------ Source material ------

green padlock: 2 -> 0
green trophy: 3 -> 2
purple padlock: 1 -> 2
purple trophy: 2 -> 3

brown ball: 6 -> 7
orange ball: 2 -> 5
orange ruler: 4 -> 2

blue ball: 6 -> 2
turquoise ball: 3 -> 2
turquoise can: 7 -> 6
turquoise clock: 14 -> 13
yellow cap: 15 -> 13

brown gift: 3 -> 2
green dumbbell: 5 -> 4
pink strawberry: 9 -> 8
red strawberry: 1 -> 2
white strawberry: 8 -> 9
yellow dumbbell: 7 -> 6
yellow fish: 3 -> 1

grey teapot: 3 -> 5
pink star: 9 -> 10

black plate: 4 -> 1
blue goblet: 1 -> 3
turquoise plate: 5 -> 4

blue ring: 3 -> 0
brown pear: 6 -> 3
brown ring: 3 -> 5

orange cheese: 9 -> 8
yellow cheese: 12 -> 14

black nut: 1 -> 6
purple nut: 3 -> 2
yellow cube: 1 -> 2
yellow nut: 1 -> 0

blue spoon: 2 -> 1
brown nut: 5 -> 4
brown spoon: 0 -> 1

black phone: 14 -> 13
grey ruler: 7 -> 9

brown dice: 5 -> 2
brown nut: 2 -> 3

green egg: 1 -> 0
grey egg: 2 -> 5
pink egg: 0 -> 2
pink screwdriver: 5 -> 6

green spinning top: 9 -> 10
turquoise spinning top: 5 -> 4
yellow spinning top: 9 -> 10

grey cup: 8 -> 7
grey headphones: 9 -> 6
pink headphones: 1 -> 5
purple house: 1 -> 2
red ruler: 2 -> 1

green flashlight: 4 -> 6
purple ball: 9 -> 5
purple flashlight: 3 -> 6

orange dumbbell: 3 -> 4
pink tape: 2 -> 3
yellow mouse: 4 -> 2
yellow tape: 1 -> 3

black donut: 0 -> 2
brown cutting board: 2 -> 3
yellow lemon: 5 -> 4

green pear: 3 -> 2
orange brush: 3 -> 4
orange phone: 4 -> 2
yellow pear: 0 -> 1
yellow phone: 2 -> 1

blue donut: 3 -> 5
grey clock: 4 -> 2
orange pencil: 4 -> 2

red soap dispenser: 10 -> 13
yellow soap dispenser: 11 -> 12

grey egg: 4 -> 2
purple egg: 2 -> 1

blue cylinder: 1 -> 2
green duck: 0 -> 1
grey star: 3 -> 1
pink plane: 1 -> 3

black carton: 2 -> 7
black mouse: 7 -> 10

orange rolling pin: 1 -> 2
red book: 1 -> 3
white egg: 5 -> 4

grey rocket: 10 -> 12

------

= Brief =
Word for word, copy the material above.

= Result for this exercise =
green padlock: 2 -> 0
green trophy: 3 -> 2
purple padlock: 1 -> 2
purple trophy: 2 -> 3

brown ball: 6 -> 7
orange ball: 2 -> 5
orange ruler: 4 -> 2

blue ball: 6 -> 2
turquoise ball: 3 -> 2
turquoise can: 7 -> 6
turquoise clock: 14 -> 13
yellow cap: 15 -> 13

brown gift: 3 -> 2
green dumbbell: 5 -> 4
pink strawberry: 9 -> 8
red strawberry: 1 -> 2
white strawberry: 8 -> 9
yellow dumbbell: 7 -> 6
yellow fish: 3 -> 1

grey teapot: 3 -> 5
pink star: 9 -> 10

black plate: 4 -> 1
blue goblet: 1 -> 3
turquoise plate: 5 -> 4

blue ring: 3 -> 0
brown pear: 6 -> 3
brown ring: 3 -> 5

orange cheese: 9 -> 8
yellow cheese: 12 -> 14

black nut: 1 -> 6
purple nut: 3 -> 2
yellow cube: 1 -> 2
yellow nut: 1 -> 0

blue spoon: 2 -> 1
brown nut: 5 -> 4
brown spoon: 0 -> 1

black phone: 14 -> 13
grey ruler: 7 -> 9

brown dice: 5 -> 2
brown nut: 2 -> 3

green egg: 1 -> 0
grey egg: 2 -> 5
pink egg: 0 -> 2
pink screwdriver: 5 -> 6

green spinning top: 9 -> 10
turquoise spinning top: 5 -> 4
yellow spinning top: 9 -> 10

grey cup: 8 -> 7
grey headphones: 9 -> 6
pink headphones: 1 -> 5
purple house: 1 -> 2
red ruler: 2 -> 1

green flashlight: 4 -> 6
purple ball: 9 -> 5
purple flashlight: 3 -> 6

orange dumbbell: 3 -> 4
pink tape: 2 -> 3
yellow mouse: 4 -> 2
yellow tape: 1 -> 3

black donut: 0 -> 2
brown cutting board: 2 -> 3
yellow lemon: 5 -> 4

green pear: 3 -> 2
orange brush: 3 -> 4
orange phone: 4 -> 2
yellow pear: 0 -> 1
yellow phone: 2 -> 1

blue donut: 3 -> 5
grey clock: 4 -> 2
orange pencil: 4 -> 2

red soap dispenser: 10 -> 13
yellow soap dispenser: 11 -> 12

grey egg: 4 -> 2
purple egg: 2 -> 1

blue cylinder: 1 -> 2
green duck: 0 -> 1
grey star: 3 -> 1
pink plane: 1 -> 3

black carton: 2 -> 7
black mouse: 7 -> 10

orange rolling pin: 1 -> 2
red book: 1 -> 3
white egg: 5 -> 4

grey rocket: 10 -> 12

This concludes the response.